* Exercise description:
Each entry must be printed again without a single change.
====== Provided data
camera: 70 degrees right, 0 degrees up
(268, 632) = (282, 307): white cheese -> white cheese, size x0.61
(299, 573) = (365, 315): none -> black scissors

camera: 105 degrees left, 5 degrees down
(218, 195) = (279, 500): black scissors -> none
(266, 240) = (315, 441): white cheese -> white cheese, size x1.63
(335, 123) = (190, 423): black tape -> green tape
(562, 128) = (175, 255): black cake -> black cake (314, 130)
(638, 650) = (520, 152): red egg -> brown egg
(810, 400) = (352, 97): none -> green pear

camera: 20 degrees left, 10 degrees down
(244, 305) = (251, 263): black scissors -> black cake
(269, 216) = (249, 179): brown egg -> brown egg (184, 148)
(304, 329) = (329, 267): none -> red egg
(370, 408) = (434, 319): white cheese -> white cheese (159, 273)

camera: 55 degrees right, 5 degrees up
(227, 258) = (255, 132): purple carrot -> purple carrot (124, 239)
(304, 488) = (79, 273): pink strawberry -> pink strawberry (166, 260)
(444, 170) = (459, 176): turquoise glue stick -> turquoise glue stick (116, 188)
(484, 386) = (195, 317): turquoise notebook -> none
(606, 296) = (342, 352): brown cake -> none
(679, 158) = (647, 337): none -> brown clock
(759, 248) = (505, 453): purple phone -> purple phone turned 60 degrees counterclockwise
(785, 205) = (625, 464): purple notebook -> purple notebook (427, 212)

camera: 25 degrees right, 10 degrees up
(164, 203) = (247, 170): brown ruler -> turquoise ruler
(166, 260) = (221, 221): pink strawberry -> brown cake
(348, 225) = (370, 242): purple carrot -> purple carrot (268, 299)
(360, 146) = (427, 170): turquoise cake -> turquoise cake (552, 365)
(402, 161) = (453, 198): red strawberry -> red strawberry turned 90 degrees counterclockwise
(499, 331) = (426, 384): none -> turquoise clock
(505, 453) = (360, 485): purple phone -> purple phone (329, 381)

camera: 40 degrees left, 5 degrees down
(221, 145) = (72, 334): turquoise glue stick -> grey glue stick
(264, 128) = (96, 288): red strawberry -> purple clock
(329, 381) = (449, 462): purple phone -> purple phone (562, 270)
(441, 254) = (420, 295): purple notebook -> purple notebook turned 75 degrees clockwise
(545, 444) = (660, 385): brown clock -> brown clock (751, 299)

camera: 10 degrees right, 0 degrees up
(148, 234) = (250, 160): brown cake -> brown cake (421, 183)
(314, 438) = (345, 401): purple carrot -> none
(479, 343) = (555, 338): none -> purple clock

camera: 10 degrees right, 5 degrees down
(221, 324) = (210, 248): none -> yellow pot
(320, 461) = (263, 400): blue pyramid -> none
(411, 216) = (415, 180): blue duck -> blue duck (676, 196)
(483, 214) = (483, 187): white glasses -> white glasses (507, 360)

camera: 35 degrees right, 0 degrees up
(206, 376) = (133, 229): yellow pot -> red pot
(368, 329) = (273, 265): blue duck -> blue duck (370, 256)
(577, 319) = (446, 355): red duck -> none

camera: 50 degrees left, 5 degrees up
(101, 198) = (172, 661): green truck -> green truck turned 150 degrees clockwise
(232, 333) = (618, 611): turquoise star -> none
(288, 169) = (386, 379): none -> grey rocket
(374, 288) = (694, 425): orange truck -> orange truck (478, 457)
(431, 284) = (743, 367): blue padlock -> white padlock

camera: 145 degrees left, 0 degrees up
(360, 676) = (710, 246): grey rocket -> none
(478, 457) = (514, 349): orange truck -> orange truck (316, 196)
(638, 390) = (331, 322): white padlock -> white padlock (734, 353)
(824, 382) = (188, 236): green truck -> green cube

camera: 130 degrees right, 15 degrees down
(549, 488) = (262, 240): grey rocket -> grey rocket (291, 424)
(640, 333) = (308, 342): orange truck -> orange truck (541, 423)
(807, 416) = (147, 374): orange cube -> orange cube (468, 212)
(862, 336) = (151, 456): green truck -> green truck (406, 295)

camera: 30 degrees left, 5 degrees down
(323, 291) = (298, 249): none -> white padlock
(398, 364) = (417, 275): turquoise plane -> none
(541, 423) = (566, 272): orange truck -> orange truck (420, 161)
============
* Answer to this exercise:
camera: 70 degrees right, 0 degrees up
(268, 632) = (282, 307): white cheese -> white cheese, size x0.61
(299, 573) = (365, 315): none -> black scissors

camera: 105 degrees left, 5 degrees down
(218, 195) = (279, 500): black scissors -> none
(266, 240) = (315, 441): white cheese -> white cheese, size x1.63
(335, 123) = (190, 423): black tape -> green tape
(562, 128) = (175, 255): black cake -> black cake (314, 130)
(638, 650) = (520, 152): red egg -> brown egg
(810, 400) = (352, 97): none -> green pear

camera: 20 degrees left, 10 degrees down
(244, 305) = (251, 263): black scissors -> black cake
(269, 216) = (249, 179): brown egg -> brown egg (184, 148)
(304, 329) = (329, 267): none -> red egg
(370, 408) = (434, 319): white cheese -> white cheese (159, 273)

camera: 55 degrees right, 5 degrees up
(227, 258) = (255, 132): purple carrot -> purple carrot (124, 239)
(304, 488) = (79, 273): pink strawberry -> pink strawberry (166, 260)
(444, 170) = (459, 176): turquoise glue stick -> turquoise glue stick (116, 188)
(484, 386) = (195, 317): turquoise notebook -> none
(606, 296) = (342, 352): brown cake -> none
(679, 158) = (647, 337): none -> brown clock
(759, 248) = (505, 453): purple phone -> purple phone turned 60 degrees counterclockwise
(785, 205) = (625, 464): purple notebook -> purple notebook (427, 212)

camera: 25 degrees right, 10 degrees up
(164, 203) = (247, 170): brown ruler -> turquoise ruler
(166, 260) = (221, 221): pink strawberry -> brown cake
(348, 225) = (370, 242): purple carrot -> purple carrot (268, 299)
(360, 146) = (427, 170): turquoise cake -> turquoise cake (552, 365)
(402, 161) = (453, 198): red strawberry -> red strawberry turned 90 degrees counterclockwise
(499, 331) = (426, 384): none -> turquoise clock
(505, 453) = (360, 485): purple phone -> purple phone (329, 381)

camera: 40 degrees left, 5 degrees down
(221, 145) = (72, 334): turquoise glue stick -> grey glue stick
(264, 128) = (96, 288): red strawberry -> purple clock
(329, 381) = (449, 462): purple phone -> purple phone (562, 270)
(441, 254) = (420, 295): purple notebook -> purple notebook turned 75 degrees clockwise
(545, 444) = (660, 385): brown clock -> brown clock (751, 299)

camera: 10 degrees right, 0 degrees up
(148, 234) = (250, 160): brown cake -> brown cake (421, 183)
(314, 438) = (345, 401): purple carrot -> none
(479, 343) = (555, 338): none -> purple clock

camera: 10 degrees right, 5 degrees down
(221, 324) = (210, 248): none -> yellow pot
(320, 461) = (263, 400): blue pyramid -> none
(411, 216) = (415, 180): blue duck -> blue duck (676, 196)
(483, 214) = (483, 187): white glasses -> white glasses (507, 360)

camera: 35 degrees right, 0 degrees up
(206, 376) = (133, 229): yellow pot -> red pot
(368, 329) = (273, 265): blue duck -> blue duck (370, 256)
(577, 319) = (446, 355): red duck -> none

camera: 50 degrees left, 5 degrees up
(101, 198) = (172, 661): green truck -> green truck turned 150 degrees clockwise
(232, 333) = (618, 611): turquoise star -> none
(288, 169) = (386, 379): none -> grey rocket
(374, 288) = (694, 425): orange truck -> orange truck (478, 457)
(431, 284) = (743, 367): blue padlock -> white padlock

camera: 145 degrees left, 0 degrees up
(360, 676) = (710, 246): grey rocket -> none
(478, 457) = (514, 349): orange truck -> orange truck (316, 196)
(638, 390) = (331, 322): white padlock -> white padlock (734, 353)
(824, 382) = (188, 236): green truck -> green cube

camera: 130 degrees right, 15 degrees down
(549, 488) = (262, 240): grey rocket -> grey rocket (291, 424)
(640, 333) = (308, 342): orange truck -> orange truck (541, 423)
(807, 416) = (147, 374): orange cube -> orange cube (468, 212)
(862, 336) = (151, 456): green truck -> green truck (406, 295)

camera: 30 degrees left, 5 degrees down
(323, 291) = (298, 249): none -> white padlock
(398, 364) = (417, 275): turquoise plane -> none
(541, 423) = (566, 272): orange truck -> orange truck (420, 161)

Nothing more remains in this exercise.